-------- Data for processing --------

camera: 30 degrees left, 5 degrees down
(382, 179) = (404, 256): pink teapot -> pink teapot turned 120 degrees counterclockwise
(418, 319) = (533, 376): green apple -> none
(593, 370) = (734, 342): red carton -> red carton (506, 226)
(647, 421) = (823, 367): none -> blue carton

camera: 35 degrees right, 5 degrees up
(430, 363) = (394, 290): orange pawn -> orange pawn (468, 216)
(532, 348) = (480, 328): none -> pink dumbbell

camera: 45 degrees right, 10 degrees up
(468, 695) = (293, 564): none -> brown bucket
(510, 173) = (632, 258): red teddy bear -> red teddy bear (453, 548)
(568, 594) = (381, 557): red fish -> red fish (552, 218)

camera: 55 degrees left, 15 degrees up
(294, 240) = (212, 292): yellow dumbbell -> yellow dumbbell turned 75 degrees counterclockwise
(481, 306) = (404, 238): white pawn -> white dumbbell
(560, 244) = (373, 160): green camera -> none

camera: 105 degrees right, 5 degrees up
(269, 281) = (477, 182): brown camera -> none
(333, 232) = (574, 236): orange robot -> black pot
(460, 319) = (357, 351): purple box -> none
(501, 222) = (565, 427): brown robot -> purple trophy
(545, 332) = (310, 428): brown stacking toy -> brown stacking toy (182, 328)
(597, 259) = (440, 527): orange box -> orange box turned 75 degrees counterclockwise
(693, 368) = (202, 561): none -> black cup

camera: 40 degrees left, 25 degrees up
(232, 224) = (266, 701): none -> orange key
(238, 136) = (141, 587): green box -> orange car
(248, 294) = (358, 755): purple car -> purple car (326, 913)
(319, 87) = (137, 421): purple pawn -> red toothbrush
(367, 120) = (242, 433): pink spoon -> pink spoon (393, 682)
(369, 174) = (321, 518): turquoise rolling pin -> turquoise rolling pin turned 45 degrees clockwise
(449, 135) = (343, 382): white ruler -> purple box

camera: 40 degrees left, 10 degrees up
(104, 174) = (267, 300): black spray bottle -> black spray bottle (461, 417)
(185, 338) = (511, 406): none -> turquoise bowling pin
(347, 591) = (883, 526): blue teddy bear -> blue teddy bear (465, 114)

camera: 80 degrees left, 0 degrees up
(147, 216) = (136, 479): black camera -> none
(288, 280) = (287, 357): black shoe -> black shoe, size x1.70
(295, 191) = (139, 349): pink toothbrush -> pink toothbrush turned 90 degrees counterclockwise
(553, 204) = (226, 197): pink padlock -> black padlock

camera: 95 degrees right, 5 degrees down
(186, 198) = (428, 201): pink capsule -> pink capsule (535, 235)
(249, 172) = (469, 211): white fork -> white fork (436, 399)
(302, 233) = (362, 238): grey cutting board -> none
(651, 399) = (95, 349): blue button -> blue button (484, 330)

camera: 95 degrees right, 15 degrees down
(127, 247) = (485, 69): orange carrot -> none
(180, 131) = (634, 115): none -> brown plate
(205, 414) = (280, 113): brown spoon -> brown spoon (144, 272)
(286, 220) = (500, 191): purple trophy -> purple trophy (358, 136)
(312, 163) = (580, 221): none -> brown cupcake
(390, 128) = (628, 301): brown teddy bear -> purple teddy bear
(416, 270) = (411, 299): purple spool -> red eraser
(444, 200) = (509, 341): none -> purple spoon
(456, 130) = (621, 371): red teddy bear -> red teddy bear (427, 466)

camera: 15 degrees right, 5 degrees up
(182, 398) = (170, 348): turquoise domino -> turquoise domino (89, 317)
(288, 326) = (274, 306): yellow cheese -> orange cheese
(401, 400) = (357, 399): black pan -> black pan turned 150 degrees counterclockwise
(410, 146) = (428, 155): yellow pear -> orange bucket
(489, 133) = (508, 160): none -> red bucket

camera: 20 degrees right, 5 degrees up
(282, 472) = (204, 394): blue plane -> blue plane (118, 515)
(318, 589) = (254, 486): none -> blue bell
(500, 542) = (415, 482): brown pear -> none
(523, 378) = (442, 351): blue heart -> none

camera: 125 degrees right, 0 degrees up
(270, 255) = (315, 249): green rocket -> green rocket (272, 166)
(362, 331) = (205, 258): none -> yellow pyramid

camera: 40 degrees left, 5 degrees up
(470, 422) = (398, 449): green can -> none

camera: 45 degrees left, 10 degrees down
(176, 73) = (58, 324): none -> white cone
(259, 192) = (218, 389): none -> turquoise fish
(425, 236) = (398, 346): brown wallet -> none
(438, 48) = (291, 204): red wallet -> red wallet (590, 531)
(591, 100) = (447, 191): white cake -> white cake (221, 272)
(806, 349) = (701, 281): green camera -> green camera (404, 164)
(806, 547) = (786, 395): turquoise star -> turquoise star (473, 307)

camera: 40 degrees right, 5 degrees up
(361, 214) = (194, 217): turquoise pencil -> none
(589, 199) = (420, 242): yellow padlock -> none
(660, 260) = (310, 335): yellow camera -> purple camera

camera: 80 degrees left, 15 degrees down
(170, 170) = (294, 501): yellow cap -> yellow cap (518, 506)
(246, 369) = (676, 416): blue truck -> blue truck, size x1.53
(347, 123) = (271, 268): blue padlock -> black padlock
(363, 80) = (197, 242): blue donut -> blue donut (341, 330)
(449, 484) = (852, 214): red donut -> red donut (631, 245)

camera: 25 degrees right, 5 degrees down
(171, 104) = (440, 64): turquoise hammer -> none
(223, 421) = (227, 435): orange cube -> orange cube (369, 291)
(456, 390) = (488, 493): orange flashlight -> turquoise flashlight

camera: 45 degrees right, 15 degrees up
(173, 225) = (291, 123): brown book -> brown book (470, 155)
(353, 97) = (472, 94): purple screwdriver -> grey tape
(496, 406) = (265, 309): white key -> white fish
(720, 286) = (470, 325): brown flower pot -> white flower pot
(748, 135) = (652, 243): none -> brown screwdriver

--------

Exercise goal:
Each record, exactly as written, is to be printed again.

Your response:
camera: 30 degrees left, 5 degrees down
(382, 179) = (404, 256): pink teapot -> pink teapot turned 120 degrees counterclockwise
(418, 319) = (533, 376): green apple -> none
(593, 370) = (734, 342): red carton -> red carton (506, 226)
(647, 421) = (823, 367): none -> blue carton

camera: 35 degrees right, 5 degrees up
(430, 363) = (394, 290): orange pawn -> orange pawn (468, 216)
(532, 348) = (480, 328): none -> pink dumbbell

camera: 45 degrees right, 10 degrees up
(468, 695) = (293, 564): none -> brown bucket
(510, 173) = (632, 258): red teddy bear -> red teddy bear (453, 548)
(568, 594) = (381, 557): red fish -> red fish (552, 218)

camera: 55 degrees left, 15 degrees up
(294, 240) = (212, 292): yellow dumbbell -> yellow dumbbell turned 75 degrees counterclockwise
(481, 306) = (404, 238): white pawn -> white dumbbell
(560, 244) = (373, 160): green camera -> none

camera: 105 degrees right, 5 degrees up
(269, 281) = (477, 182): brown camera -> none
(333, 232) = (574, 236): orange robot -> black pot
(460, 319) = (357, 351): purple box -> none
(501, 222) = (565, 427): brown robot -> purple trophy
(545, 332) = (310, 428): brown stacking toy -> brown stacking toy (182, 328)
(597, 259) = (440, 527): orange box -> orange box turned 75 degrees counterclockwise
(693, 368) = (202, 561): none -> black cup

camera: 40 degrees left, 25 degrees up
(232, 224) = (266, 701): none -> orange key
(238, 136) = (141, 587): green box -> orange car
(248, 294) = (358, 755): purple car -> purple car (326, 913)
(319, 87) = (137, 421): purple pawn -> red toothbrush
(367, 120) = (242, 433): pink spoon -> pink spoon (393, 682)
(369, 174) = (321, 518): turquoise rolling pin -> turquoise rolling pin turned 45 degrees clockwise
(449, 135) = (343, 382): white ruler -> purple box

camera: 40 degrees left, 10 degrees up
(104, 174) = (267, 300): black spray bottle -> black spray bottle (461, 417)
(185, 338) = (511, 406): none -> turquoise bowling pin
(347, 591) = (883, 526): blue teddy bear -> blue teddy bear (465, 114)

camera: 80 degrees left, 0 degrees up
(147, 216) = (136, 479): black camera -> none
(288, 280) = (287, 357): black shoe -> black shoe, size x1.70
(295, 191) = (139, 349): pink toothbrush -> pink toothbrush turned 90 degrees counterclockwise
(553, 204) = (226, 197): pink padlock -> black padlock

camera: 95 degrees right, 5 degrees down
(186, 198) = (428, 201): pink capsule -> pink capsule (535, 235)
(249, 172) = (469, 211): white fork -> white fork (436, 399)
(302, 233) = (362, 238): grey cutting board -> none
(651, 399) = (95, 349): blue button -> blue button (484, 330)

camera: 95 degrees right, 15 degrees down
(127, 247) = (485, 69): orange carrot -> none
(180, 131) = (634, 115): none -> brown plate
(205, 414) = (280, 113): brown spoon -> brown spoon (144, 272)
(286, 220) = (500, 191): purple trophy -> purple trophy (358, 136)
(312, 163) = (580, 221): none -> brown cupcake
(390, 128) = (628, 301): brown teddy bear -> purple teddy bear
(416, 270) = (411, 299): purple spool -> red eraser
(444, 200) = (509, 341): none -> purple spoon
(456, 130) = (621, 371): red teddy bear -> red teddy bear (427, 466)

camera: 15 degrees right, 5 degrees up
(182, 398) = (170, 348): turquoise domino -> turquoise domino (89, 317)
(288, 326) = (274, 306): yellow cheese -> orange cheese
(401, 400) = (357, 399): black pan -> black pan turned 150 degrees counterclockwise
(410, 146) = (428, 155): yellow pear -> orange bucket
(489, 133) = (508, 160): none -> red bucket

camera: 20 degrees right, 5 degrees up
(282, 472) = (204, 394): blue plane -> blue plane (118, 515)
(318, 589) = (254, 486): none -> blue bell
(500, 542) = (415, 482): brown pear -> none
(523, 378) = (442, 351): blue heart -> none

camera: 125 degrees right, 0 degrees up
(270, 255) = (315, 249): green rocket -> green rocket (272, 166)
(362, 331) = (205, 258): none -> yellow pyramid

camera: 40 degrees left, 5 degrees up
(470, 422) = (398, 449): green can -> none

camera: 45 degrees left, 10 degrees down
(176, 73) = (58, 324): none -> white cone
(259, 192) = (218, 389): none -> turquoise fish
(425, 236) = (398, 346): brown wallet -> none
(438, 48) = (291, 204): red wallet -> red wallet (590, 531)
(591, 100) = (447, 191): white cake -> white cake (221, 272)
(806, 349) = (701, 281): green camera -> green camera (404, 164)
(806, 547) = (786, 395): turquoise star -> turquoise star (473, 307)

camera: 40 degrees right, 5 degrees up
(361, 214) = (194, 217): turquoise pencil -> none
(589, 199) = (420, 242): yellow padlock -> none
(660, 260) = (310, 335): yellow camera -> purple camera

camera: 80 degrees left, 15 degrees down
(170, 170) = (294, 501): yellow cap -> yellow cap (518, 506)
(246, 369) = (676, 416): blue truck -> blue truck, size x1.53
(347, 123) = (271, 268): blue padlock -> black padlock
(363, 80) = (197, 242): blue donut -> blue donut (341, 330)
(449, 484) = (852, 214): red donut -> red donut (631, 245)

camera: 25 degrees right, 5 degrees down
(171, 104) = (440, 64): turquoise hammer -> none
(223, 421) = (227, 435): orange cube -> orange cube (369, 291)
(456, 390) = (488, 493): orange flashlight -> turquoise flashlight

camera: 45 degrees right, 15 degrees up
(173, 225) = (291, 123): brown book -> brown book (470, 155)
(353, 97) = (472, 94): purple screwdriver -> grey tape
(496, 406) = (265, 309): white key -> white fish
(720, 286) = (470, 325): brown flower pot -> white flower pot
(748, 135) = (652, 243): none -> brown screwdriver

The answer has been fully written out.